Source material Block Start
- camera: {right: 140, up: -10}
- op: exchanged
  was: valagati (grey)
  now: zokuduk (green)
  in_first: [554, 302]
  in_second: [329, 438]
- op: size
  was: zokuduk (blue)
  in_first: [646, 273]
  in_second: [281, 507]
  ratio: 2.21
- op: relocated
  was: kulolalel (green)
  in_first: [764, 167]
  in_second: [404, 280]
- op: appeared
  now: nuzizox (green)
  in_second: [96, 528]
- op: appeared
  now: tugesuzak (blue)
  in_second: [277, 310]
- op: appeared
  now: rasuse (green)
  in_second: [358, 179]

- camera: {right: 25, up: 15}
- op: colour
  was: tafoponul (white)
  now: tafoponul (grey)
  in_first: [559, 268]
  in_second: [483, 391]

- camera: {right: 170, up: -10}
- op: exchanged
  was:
Source material Block End
• Task requirements:
Please go through the data above and copy each line that has the word "blue".

• Response:
  was: zokuduk (blue)
  now: tugesuzak (blue)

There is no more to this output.